» Your instructions
Go through the records below and copy out every line that contains the word "VBAT".

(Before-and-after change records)
=======
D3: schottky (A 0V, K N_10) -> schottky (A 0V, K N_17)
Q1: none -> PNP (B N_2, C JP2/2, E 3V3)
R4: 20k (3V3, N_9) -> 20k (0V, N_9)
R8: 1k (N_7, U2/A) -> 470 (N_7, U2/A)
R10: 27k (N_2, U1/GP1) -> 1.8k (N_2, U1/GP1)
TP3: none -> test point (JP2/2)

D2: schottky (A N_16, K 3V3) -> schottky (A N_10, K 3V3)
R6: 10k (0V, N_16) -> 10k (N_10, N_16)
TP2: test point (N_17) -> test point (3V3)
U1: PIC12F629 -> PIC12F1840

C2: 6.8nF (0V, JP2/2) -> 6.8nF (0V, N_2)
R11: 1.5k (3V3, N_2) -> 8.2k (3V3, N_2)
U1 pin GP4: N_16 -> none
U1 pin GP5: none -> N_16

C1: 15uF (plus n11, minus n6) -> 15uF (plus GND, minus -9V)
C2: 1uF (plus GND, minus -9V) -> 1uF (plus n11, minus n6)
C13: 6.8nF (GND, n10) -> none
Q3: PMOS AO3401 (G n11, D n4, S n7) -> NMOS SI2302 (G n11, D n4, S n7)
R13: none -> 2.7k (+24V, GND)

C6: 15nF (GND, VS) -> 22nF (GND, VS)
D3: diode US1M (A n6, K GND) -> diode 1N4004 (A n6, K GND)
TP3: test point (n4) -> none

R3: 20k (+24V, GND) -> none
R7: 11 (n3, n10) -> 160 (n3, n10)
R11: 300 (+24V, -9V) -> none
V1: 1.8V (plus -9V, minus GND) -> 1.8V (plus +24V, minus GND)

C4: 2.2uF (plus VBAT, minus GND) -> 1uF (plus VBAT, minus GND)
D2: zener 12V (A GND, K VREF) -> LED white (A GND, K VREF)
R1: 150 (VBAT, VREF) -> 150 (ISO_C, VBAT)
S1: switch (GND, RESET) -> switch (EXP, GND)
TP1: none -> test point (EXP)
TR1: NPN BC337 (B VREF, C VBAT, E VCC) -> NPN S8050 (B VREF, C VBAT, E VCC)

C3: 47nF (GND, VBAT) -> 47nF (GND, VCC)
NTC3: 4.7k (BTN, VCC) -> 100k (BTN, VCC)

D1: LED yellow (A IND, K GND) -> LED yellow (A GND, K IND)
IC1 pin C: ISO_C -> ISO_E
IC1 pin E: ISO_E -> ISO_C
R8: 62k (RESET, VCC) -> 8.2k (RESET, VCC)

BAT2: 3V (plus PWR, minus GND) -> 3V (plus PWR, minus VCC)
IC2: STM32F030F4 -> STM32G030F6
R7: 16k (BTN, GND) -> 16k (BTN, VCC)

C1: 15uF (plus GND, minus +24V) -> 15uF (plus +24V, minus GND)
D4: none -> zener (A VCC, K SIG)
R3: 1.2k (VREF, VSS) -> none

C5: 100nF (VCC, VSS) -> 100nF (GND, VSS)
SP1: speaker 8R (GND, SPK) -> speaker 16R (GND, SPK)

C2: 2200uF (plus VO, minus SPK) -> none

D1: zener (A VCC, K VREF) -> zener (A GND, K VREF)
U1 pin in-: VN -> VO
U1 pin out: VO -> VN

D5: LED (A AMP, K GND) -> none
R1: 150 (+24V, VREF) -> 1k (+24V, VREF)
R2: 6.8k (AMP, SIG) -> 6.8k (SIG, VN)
=======
» Written answer
C4: 2.2uF (plus VBAT, minus GND) -> 1uF (plus VBAT, minus GND)
R1: 150 (VBAT, VREF) -> 150 (ISO_C, VBAT)
TR1: NPN BC337 (B VREF, C VBAT, E VCC) -> NPN S8050 (B VREF, C VBAT, E VCC)
C3: 47nF (GND, VBAT) -> 47nF (GND, VCC)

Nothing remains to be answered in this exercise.